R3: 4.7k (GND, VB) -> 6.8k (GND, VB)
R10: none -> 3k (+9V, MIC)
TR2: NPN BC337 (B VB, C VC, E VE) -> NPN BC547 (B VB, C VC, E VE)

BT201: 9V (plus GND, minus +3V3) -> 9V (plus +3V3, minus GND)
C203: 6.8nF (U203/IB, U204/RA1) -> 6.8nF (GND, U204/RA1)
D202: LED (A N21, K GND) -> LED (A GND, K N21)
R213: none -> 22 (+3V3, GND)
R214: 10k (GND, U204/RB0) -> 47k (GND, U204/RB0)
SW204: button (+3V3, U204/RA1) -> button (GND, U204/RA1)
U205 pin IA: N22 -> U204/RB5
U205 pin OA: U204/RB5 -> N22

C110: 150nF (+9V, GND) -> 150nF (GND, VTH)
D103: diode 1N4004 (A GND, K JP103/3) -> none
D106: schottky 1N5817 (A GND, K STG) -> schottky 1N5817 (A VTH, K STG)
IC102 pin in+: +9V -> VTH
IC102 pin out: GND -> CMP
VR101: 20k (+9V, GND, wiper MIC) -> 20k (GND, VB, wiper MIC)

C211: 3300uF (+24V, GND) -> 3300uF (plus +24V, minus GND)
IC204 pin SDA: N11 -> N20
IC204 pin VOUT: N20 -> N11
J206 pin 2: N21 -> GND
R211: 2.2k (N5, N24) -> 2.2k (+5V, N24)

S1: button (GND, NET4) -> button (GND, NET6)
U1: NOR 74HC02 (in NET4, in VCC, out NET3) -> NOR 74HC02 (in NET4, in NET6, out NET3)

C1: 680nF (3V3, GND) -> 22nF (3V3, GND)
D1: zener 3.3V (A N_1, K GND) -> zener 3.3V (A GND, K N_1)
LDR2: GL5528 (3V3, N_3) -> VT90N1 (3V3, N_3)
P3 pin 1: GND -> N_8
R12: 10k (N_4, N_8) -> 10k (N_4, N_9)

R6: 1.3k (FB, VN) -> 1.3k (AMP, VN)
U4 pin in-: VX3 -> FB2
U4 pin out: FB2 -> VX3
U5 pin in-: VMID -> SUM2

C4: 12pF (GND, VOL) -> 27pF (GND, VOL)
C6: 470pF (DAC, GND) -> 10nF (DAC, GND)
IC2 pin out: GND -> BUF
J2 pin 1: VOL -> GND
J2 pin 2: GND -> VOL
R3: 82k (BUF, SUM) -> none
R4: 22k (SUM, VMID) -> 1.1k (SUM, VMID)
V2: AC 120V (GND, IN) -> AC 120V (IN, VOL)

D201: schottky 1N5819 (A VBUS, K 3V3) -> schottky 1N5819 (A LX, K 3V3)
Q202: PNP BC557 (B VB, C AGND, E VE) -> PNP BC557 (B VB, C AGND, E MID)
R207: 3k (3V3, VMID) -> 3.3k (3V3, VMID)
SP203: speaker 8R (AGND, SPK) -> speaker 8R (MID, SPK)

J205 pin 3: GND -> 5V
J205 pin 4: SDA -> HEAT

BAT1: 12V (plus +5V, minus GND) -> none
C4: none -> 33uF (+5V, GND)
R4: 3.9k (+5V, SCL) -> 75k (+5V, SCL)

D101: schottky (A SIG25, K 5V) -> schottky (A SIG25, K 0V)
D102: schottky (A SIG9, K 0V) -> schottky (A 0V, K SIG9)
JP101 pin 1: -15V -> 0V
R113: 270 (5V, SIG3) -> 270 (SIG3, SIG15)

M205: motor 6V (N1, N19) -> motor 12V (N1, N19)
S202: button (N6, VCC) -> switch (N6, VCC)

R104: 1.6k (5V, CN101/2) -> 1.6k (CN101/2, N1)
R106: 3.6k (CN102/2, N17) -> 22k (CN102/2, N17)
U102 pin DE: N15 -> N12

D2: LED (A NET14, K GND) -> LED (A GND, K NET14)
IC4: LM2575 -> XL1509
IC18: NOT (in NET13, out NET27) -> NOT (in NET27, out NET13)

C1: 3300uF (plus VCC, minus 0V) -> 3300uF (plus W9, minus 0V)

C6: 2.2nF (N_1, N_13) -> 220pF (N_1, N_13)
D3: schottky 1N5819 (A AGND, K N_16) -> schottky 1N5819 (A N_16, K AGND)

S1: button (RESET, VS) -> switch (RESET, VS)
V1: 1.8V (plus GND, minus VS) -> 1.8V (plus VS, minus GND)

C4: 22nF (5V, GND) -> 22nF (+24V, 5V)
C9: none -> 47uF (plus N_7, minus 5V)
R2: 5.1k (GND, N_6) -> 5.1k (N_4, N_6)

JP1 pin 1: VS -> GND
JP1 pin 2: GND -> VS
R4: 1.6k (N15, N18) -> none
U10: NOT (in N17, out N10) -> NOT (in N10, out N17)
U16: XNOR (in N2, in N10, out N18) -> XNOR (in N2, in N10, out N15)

────────

- **What is expected**
Write the entries above out again. Match them exactly.

- **Solution to this problem**
R3: 4.7k (GND, VB) -> 6.8k (GND, VB)
R10: none -> 3k (+9V, MIC)
TR2: NPN BC337 (B VB, C VC, E VE) -> NPN BC547 (B VB, C VC, E VE)

BT201: 9V (plus GND, minus +3V3) -> 9V (plus +3V3, minus GND)
C203: 6.8nF (U203/IB, U204/RA1) -> 6.8nF (GND, U204/RA1)
D202: LED (A N21, K GND) -> LED (A GND, K N21)
R213: none -> 22 (+3V3, GND)
R214: 10k (GND, U204/RB0) -> 47k (GND, U204/RB0)
SW204: button (+3V3, U204/RA1) -> button (GND, U204/RA1)
U205 pin IA: N22 -> U204/RB5
U205 pin OA: U204/RB5 -> N22

C110: 150nF (+9V, GND) -> 150nF (GND, VTH)
D103: diode 1N4004 (A GND, K JP103/3) -> none
D106: schottky 1N5817 (A GND, K STG) -> schottky 1N5817 (A VTH, K STG)
IC102 pin in+: +9V -> VTH
IC102 pin out: GND -> CMP
VR101: 20k (+9V, GND, wiper MIC) -> 20k (GND, VB, wiper MIC)

C211: 3300uF (+24V, GND) -> 3300uF (plus +24V, minus GND)
IC204 pin SDA: N11 -> N20
IC204 pin VOUT: N20 -> N11
J206 pin 2: N21 -> GND
R211: 2.2k (N5, N24) -> 2.2k (+5V, N24)

S1: button (GND, NET4) -> button (GND, NET6)
U1: NOR 74HC02 (in NET4, in VCC, out NET3) -> NOR 74HC02 (in NET4, in NET6, out NET3)

C1: 680nF (3V3, GND) -> 22nF (3V3, GND)
D1: zener 3.3V (A N_1, K GND) -> zener 3.3V (A GND, K N_1)
LDR2: GL5528 (3V3, N_3) -> VT90N1 (3V3, N_3)
P3 pin 1: GND -> N_8
R12: 10k (N_4, N_8) -> 10k (N_4, N_9)

R6: 1.3k (FB, VN) -> 1.3k (AMP, VN)
U4 pin in-: VX3 -> FB2
U4 pin out: FB2 -> VX3
U5 pin in-: VMID -> SUM2

C4: 12pF (GND, VOL) -> 27pF (GND, VOL)
C6: 470pF (DAC, GND) -> 10nF (DAC, GND)
IC2 pin out: GND -> BUF
J2 pin 1: VOL -> GND
J2 pin 2: GND -> VOL
R3: 82k (BUF, SUM) -> none
R4: 22k (SUM, VMID) -> 1.1k (SUM, VMID)
V2: AC 120V (GND, IN) -> AC 120V (IN, VOL)

D201: schottky 1N5819 (A VBUS, K 3V3) -> schottky 1N5819 (A LX, K 3V3)
Q202: PNP BC557 (B VB, C AGND, E VE) -> PNP BC557 (B VB, C AGND, E MID)
R207: 3k (3V3, VMID) -> 3.3k (3V3, VMID)
SP203: speaker 8R (AGND, SPK) -> speaker 8R (MID, SPK)

J205 pin 3: GND -> 5V
J205 pin 4: SDA -> HEAT

BAT1: 12V (plus +5V, minus GND) -> none
C4: none -> 33uF (+5V, GND)
R4: 3.9k (+5V, SCL) -> 75k (+5V, SCL)

D101: schottky (A SIG25, K 5V) -> schottky (A SIG25, K 0V)
D102: schottky (A SIG9, K 0V) -> schottky (A 0V, K SIG9)
JP101 pin 1: -15V -> 0V
R113: 270 (5V, SIG3) -> 270 (SIG3, SIG15)

M205: motor 6V (N1, N19) -> motor 12V (N1, N19)
S202: button (N6, VCC) -> switch (N6, VCC)

R104: 1.6k (5V, CN101/2) -> 1.6k (CN101/2, N1)
R106: 3.6k (CN102/2, N17) -> 22k (CN102/2, N17)
U102 pin DE: N15 -> N12

D2: LED (A NET14, K GND) -> LED (A GND, K NET14)
IC4: LM2575 -> XL1509
IC18: NOT (in NET13, out NET27) -> NOT (in NET27, out NET13)

C1: 3300uF (plus VCC, minus 0V) -> 3300uF (plus W9, minus 0V)

C6: 2.2nF (N_1, N_13) -> 220pF (N_1, N_13)
D3: schottky 1N5819 (A AGND, K N_16) -> schottky 1N5819 (A N_16, K AGND)

S1: button (RESET, VS) -> switch (RESET, VS)
V1: 1.8V (plus GND, minus VS) -> 1.8V (plus VS, minus GND)

C4: 22nF (5V, GND) -> 22nF (+24V, 5V)
C9: none -> 47uF (plus N_7, minus 5V)
R2: 5.1k (GND, N_6) -> 5.1k (N_4, N_6)

JP1 pin 1: VS -> GND
JP1 pin 2: GND -> VS
R4: 1.6k (N15, N18) -> none
U10: NOT (in N17, out N10) -> NOT (in N10, out N17)
U16: XNOR (in N2, in N10, out N18) -> XNOR (in N2, in N10, out N15)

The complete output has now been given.